• **Exercise**
Lower down are entries containing pictures. Copy exactly, without those pictures, the lines from the line with "R206: 15 (DRV, GND) -> 15 (DRV, PULSE)" through the line with "U203: ICM7555 -> NE555".

• **Excerpted data**

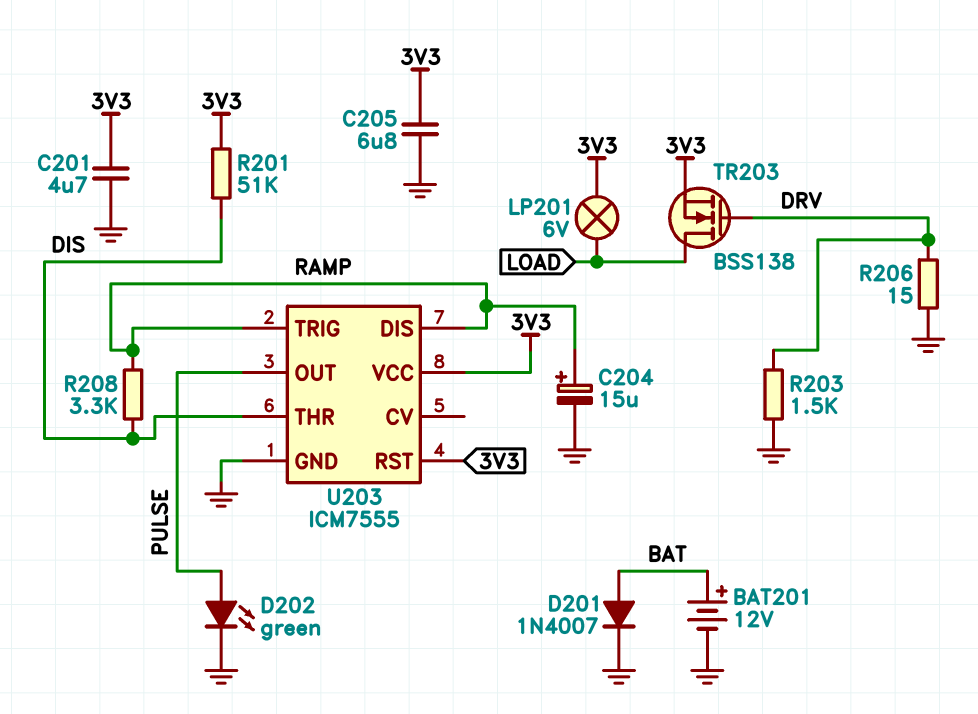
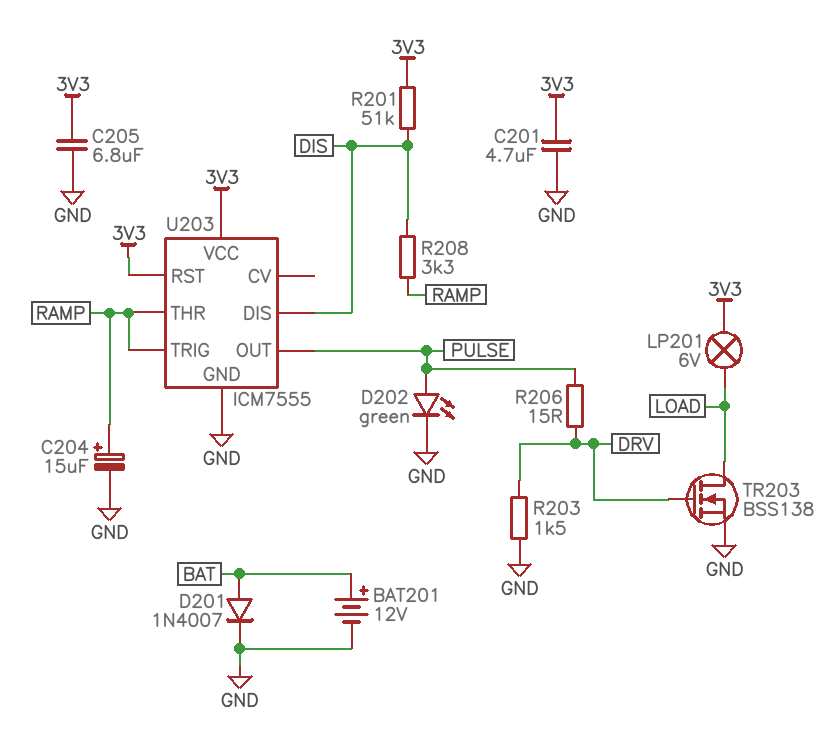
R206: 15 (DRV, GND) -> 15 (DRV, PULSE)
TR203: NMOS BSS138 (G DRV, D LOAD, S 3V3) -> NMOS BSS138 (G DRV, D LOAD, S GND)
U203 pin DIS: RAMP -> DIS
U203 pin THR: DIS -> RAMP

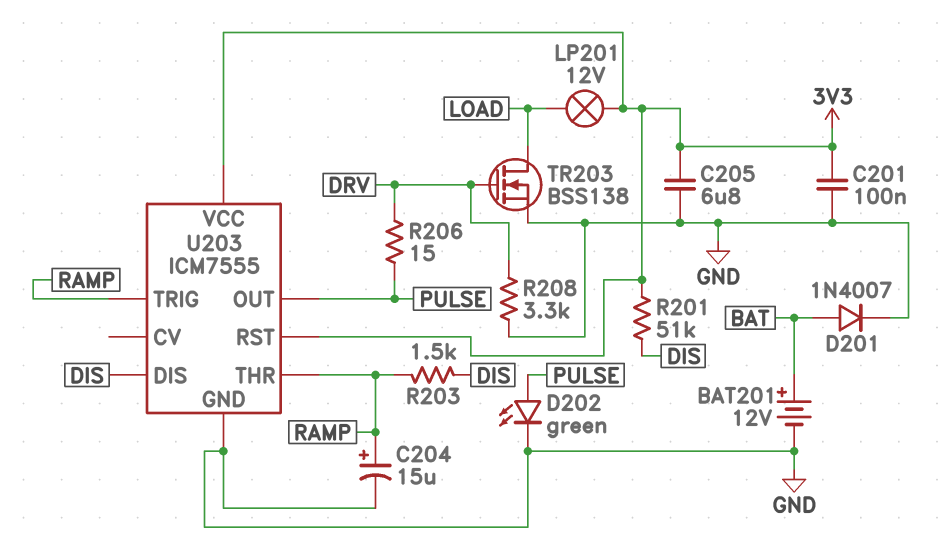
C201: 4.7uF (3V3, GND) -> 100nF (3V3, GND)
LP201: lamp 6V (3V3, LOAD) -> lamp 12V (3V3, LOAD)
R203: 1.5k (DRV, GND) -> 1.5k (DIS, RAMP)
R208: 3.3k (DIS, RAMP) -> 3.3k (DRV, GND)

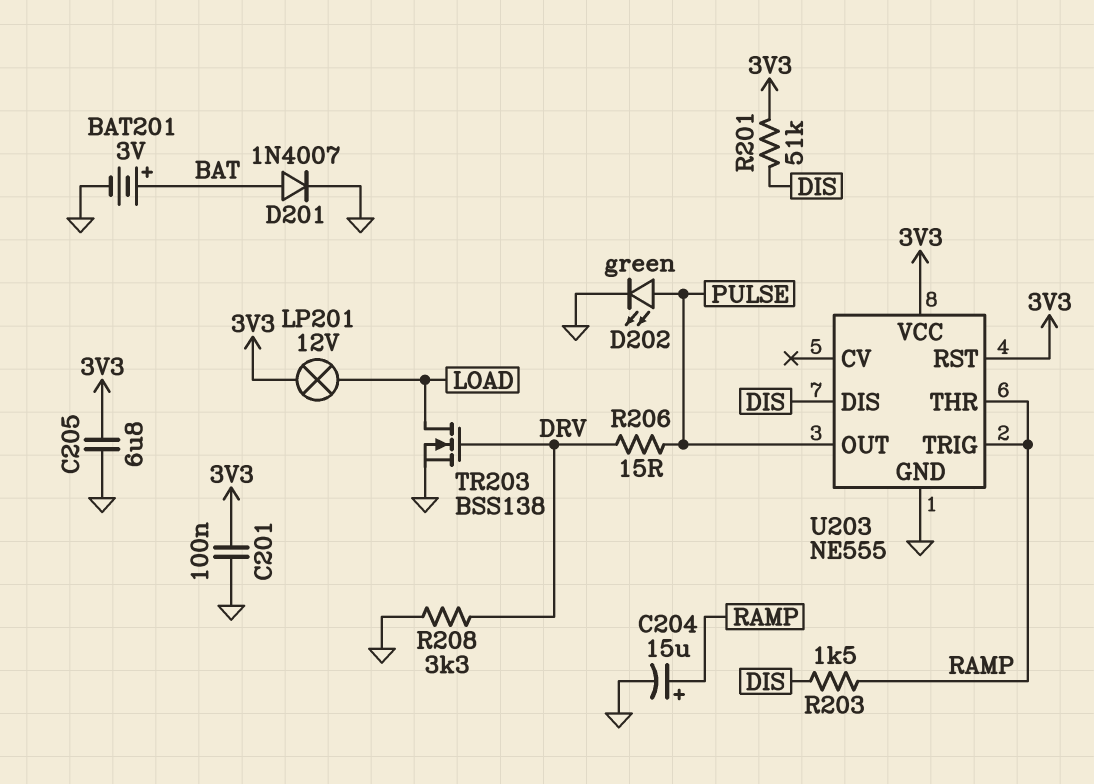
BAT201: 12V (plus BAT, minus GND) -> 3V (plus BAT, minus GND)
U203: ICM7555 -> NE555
==
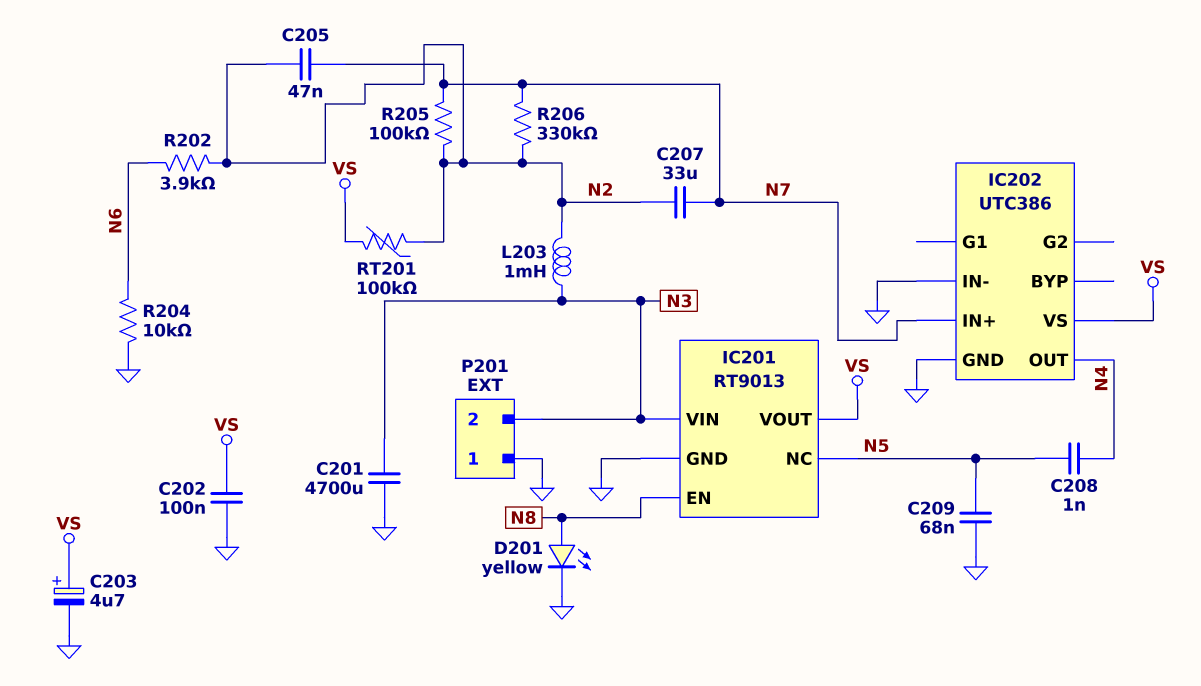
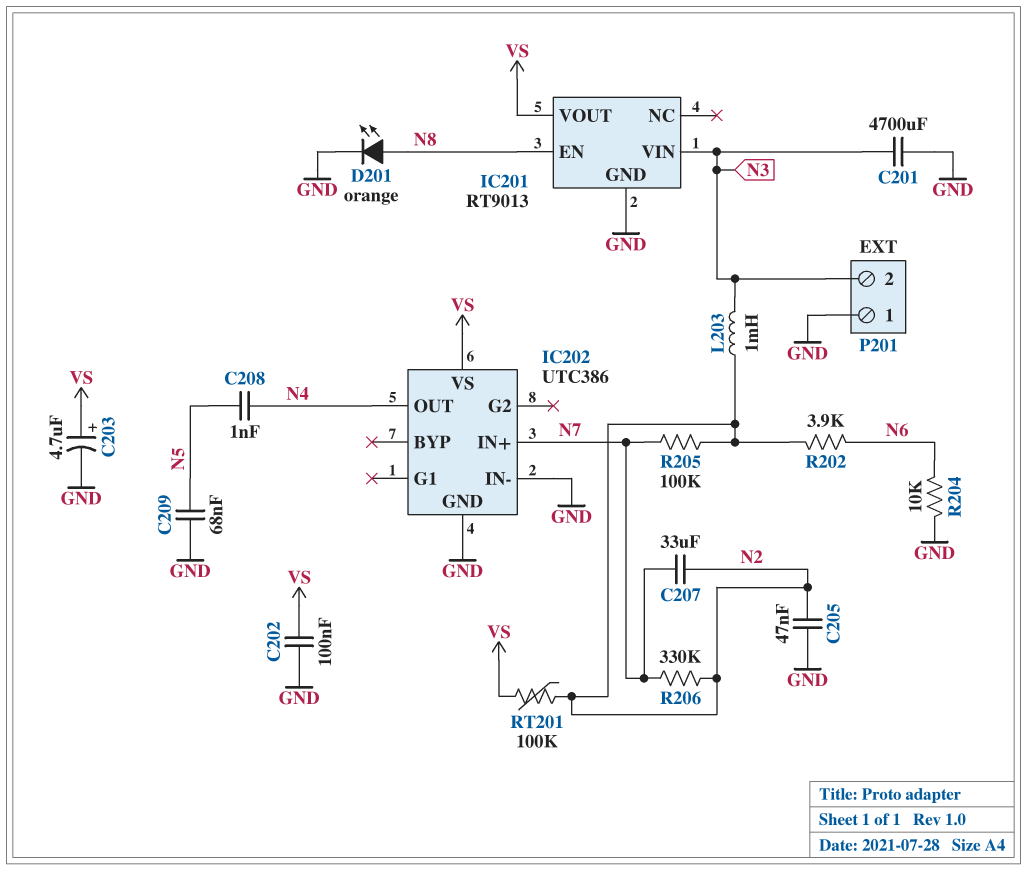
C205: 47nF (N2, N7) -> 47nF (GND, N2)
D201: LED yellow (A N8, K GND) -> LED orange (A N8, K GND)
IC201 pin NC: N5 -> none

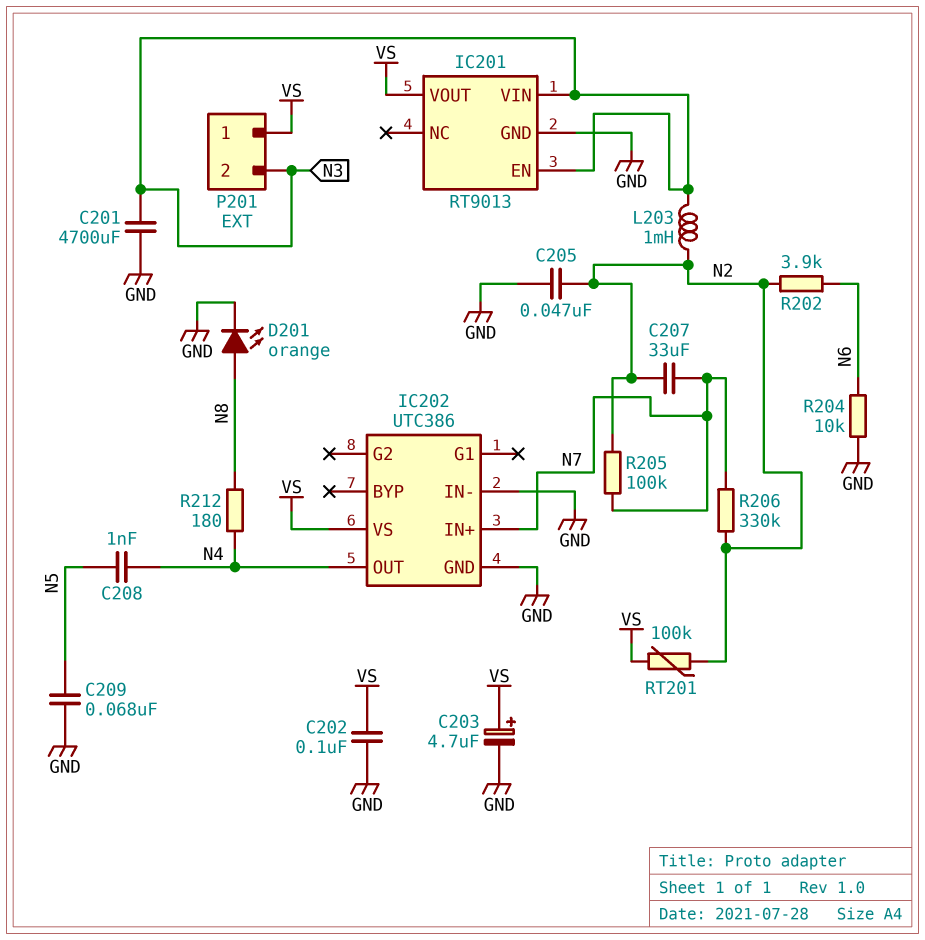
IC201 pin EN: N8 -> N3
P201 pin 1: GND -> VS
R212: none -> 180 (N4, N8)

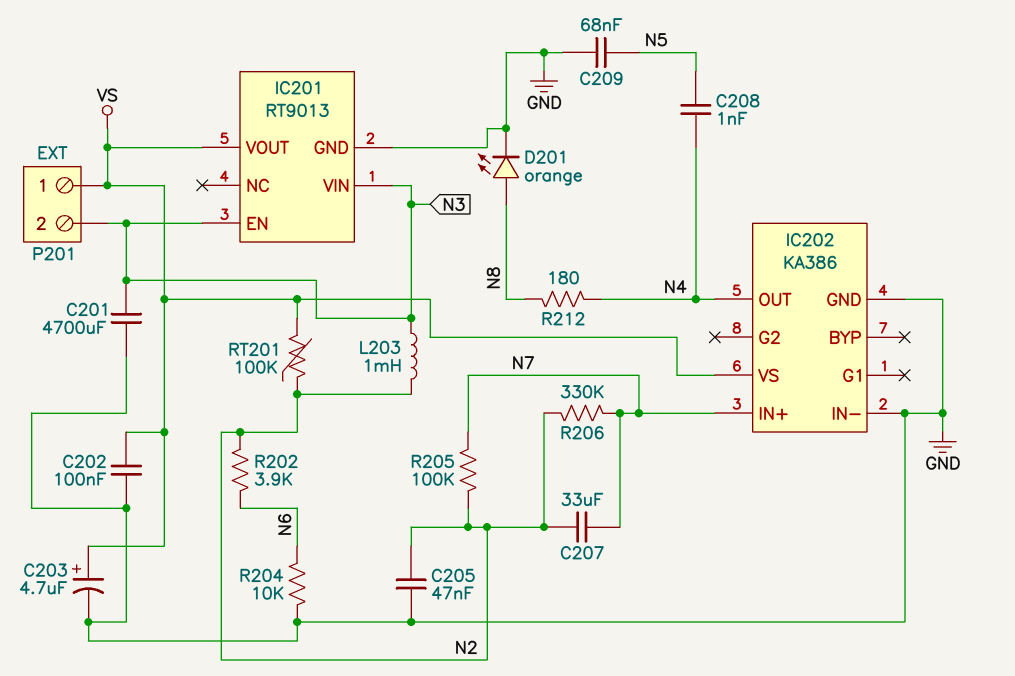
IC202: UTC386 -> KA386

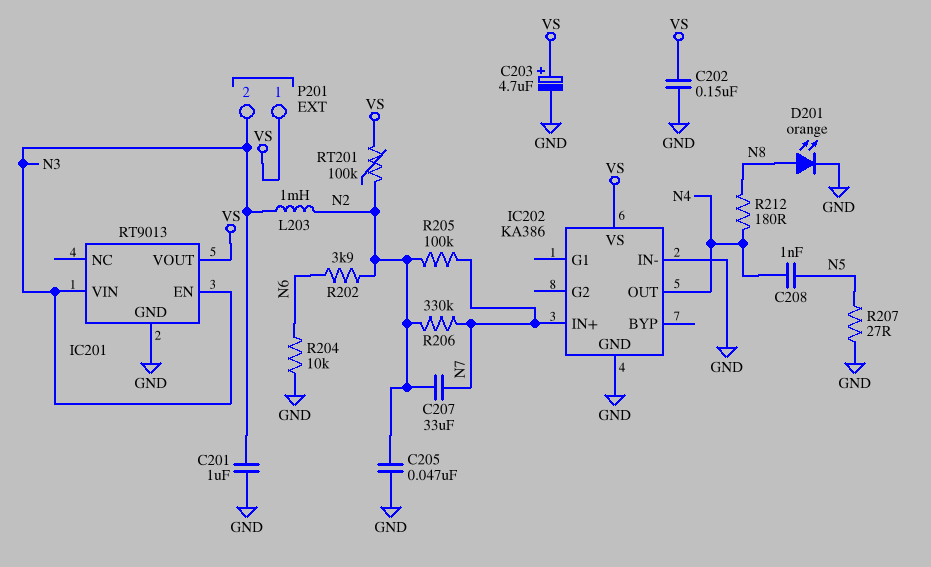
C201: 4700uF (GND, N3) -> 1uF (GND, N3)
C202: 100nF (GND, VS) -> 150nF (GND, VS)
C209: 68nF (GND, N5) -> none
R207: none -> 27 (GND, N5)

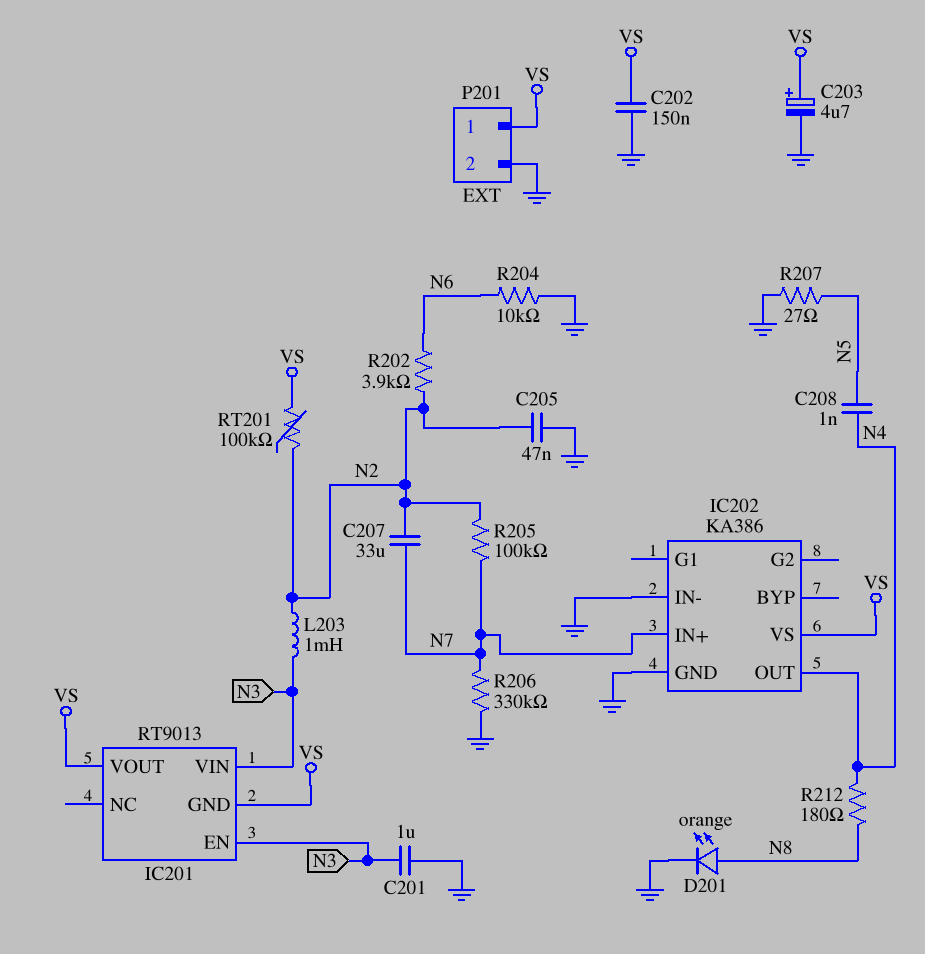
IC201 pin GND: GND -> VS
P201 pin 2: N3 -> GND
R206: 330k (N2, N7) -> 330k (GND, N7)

• **Task response**
R206: 15 (DRV, GND) -> 15 (DRV, PULSE)
TR203: NMOS BSS138 (G DRV, D LOAD, S 3V3) -> NMOS BSS138 (G DRV, D LOAD, S GND)
U203 pin DIS: RAMP -> DIS
U203 pin THR: DIS -> RAMP

C201: 4.7uF (3V3, GND) -> 100nF (3V3, GND)
LP201: lamp 6V (3V3, LOAD) -> lamp 12V (3V3, LOAD)
R203: 1.5k (DRV, GND) -> 1.5k (DIS, RAMP)
R208: 3.3k (DIS, RAMP) -> 3.3k (DRV, GND)

BAT201: 12V (plus BAT, minus GND) -> 3V (plus BAT, minus GND)
U203: ICM7555 -> NE555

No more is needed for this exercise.